Identify every line in the entries below that contains the string "grace", and copy each of those lines.

§ Supplied data
########

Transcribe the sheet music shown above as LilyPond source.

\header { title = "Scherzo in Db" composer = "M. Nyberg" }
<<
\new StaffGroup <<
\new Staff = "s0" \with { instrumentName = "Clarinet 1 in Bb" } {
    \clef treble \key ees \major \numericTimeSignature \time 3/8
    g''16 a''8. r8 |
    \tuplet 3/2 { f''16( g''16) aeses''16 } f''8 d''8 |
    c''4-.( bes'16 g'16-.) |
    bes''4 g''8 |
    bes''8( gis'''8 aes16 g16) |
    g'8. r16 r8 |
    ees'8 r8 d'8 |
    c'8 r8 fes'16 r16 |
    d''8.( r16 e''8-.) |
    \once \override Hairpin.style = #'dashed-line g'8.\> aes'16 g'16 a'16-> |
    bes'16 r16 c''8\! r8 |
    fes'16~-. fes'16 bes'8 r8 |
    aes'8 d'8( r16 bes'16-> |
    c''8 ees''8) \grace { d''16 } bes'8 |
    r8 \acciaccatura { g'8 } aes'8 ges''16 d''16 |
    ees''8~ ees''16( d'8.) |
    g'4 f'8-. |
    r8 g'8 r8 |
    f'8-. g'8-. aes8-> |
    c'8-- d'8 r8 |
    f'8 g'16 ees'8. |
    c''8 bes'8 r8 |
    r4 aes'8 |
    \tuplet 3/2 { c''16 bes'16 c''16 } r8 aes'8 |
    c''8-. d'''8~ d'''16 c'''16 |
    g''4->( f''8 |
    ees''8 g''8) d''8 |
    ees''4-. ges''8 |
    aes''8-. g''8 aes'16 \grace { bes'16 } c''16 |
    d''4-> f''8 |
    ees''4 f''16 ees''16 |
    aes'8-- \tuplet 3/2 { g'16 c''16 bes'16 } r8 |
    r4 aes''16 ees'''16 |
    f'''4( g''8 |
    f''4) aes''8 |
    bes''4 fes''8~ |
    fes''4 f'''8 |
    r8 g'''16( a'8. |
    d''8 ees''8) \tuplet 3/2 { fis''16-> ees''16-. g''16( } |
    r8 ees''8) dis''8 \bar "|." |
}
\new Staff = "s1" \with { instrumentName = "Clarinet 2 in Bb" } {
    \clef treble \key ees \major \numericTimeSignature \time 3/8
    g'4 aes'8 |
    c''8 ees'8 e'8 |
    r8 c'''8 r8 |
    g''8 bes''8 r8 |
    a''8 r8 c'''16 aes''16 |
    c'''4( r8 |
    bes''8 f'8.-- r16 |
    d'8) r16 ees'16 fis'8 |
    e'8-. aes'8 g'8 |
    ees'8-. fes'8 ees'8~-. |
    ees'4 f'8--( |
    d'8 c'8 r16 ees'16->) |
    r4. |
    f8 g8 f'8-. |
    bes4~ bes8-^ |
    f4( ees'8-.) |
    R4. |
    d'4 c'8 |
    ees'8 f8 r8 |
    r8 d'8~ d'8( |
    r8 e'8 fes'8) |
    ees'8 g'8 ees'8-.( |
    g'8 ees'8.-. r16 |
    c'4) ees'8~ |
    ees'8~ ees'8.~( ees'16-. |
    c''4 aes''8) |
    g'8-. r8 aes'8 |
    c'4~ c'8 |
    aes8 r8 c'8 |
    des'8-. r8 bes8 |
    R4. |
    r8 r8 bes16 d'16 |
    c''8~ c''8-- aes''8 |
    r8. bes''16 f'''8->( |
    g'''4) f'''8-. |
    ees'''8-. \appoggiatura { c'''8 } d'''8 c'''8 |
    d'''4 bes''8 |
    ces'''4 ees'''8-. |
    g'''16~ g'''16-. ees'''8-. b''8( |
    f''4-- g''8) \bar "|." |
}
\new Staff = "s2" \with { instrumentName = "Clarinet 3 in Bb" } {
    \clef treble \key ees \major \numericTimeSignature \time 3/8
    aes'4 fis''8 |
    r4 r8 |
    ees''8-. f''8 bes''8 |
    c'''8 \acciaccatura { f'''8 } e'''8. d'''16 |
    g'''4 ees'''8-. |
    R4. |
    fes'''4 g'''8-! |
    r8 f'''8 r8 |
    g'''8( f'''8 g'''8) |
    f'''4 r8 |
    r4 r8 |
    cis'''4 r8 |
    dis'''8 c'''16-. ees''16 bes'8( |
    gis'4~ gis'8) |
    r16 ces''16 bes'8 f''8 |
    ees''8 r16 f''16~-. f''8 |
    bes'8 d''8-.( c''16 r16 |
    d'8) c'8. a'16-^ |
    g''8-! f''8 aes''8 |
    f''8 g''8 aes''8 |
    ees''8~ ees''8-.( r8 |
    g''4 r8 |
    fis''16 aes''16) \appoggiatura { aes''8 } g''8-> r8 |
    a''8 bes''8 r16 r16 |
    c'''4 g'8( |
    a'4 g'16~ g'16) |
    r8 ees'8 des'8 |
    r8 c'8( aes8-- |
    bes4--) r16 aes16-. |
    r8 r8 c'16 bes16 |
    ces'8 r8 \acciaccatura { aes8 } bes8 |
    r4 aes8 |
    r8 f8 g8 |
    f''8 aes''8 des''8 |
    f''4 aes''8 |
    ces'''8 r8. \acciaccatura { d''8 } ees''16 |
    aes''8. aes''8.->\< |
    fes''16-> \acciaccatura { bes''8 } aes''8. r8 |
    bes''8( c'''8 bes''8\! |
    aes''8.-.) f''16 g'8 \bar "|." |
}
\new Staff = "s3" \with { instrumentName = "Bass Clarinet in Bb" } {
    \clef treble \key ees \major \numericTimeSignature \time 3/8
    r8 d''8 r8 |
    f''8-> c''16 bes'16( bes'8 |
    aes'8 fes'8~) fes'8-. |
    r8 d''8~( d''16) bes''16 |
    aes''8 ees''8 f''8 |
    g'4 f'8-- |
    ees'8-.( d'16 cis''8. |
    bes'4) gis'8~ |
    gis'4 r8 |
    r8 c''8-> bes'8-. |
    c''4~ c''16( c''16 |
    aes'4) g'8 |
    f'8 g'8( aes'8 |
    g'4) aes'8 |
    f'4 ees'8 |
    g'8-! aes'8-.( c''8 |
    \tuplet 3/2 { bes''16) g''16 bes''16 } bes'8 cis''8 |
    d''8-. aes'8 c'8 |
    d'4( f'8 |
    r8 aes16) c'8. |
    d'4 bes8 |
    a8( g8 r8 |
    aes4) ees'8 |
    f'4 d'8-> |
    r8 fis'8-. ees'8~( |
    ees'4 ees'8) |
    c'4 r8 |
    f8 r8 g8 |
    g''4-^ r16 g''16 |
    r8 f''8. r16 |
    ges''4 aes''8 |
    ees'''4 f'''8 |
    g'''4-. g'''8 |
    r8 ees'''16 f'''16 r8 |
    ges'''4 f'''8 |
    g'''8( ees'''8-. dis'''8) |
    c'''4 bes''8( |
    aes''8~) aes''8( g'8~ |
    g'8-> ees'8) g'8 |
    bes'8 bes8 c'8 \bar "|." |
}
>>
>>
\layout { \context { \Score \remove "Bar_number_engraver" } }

########

§ Result of the exercise
    c''8 ees''8) \grace { d''16 } bes'8 |
    aes''8-. g''8 aes'16 \grace { bes'16 } c''16 |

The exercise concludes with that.